[Itemized modification records]
===============
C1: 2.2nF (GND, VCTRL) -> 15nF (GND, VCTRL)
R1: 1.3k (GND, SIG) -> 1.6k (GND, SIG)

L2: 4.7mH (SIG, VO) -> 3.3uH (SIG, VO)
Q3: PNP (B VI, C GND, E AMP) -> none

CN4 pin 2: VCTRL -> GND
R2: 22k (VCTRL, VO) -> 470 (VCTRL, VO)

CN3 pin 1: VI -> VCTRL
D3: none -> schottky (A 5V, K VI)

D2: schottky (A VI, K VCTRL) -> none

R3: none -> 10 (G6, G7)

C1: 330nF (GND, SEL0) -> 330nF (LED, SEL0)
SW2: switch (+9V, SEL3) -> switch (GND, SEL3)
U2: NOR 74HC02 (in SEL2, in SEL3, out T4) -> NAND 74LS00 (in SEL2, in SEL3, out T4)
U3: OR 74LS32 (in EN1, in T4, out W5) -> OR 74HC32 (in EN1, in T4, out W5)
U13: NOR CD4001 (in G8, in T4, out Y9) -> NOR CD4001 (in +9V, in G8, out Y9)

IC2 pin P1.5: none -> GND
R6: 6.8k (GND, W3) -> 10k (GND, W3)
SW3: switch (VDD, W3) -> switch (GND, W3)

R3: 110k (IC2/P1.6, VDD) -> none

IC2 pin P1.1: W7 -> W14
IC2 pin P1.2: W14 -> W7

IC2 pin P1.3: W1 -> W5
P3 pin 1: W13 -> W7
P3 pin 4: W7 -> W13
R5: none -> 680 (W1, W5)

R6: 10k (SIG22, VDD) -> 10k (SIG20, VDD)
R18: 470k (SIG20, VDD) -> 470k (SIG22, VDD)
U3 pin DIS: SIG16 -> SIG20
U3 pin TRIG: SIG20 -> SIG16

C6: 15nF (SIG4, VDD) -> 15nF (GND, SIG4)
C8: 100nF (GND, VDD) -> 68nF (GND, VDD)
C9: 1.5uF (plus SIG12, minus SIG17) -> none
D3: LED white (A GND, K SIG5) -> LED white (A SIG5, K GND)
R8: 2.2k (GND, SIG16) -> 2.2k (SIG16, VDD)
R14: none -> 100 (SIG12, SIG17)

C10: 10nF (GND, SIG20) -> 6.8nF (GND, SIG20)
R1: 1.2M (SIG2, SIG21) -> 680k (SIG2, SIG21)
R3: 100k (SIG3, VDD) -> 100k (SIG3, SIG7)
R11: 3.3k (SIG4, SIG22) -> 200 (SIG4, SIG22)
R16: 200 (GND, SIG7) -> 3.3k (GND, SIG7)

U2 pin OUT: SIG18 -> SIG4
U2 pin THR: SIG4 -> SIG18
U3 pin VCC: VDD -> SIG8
===============
- [Your goal]:
Set down exactly the lines from the one that contains "D3: LED white" to the final line above, both included, and nothing more.

- [Your solution]:
D3: LED white (A GND, K SIG5) -> LED white (A SIG5, K GND)
R8: 2.2k (GND, SIG16) -> 2.2k (SIG16, VDD)
R14: none -> 100 (SIG12, SIG17)

C10: 10nF (GND, SIG20) -> 6.8nF (GND, SIG20)
R1: 1.2M (SIG2, SIG21) -> 680k (SIG2, SIG21)
R3: 100k (SIG3, VDD) -> 100k (SIG3, SIG7)
R11: 3.3k (SIG4, SIG22) -> 200 (SIG4, SIG22)
R16: 200 (GND, SIG7) -> 3.3k (GND, SIG7)

U2 pin OUT: SIG18 -> SIG4
U2 pin THR: SIG4 -> SIG18
U3 pin VCC: VDD -> SIG8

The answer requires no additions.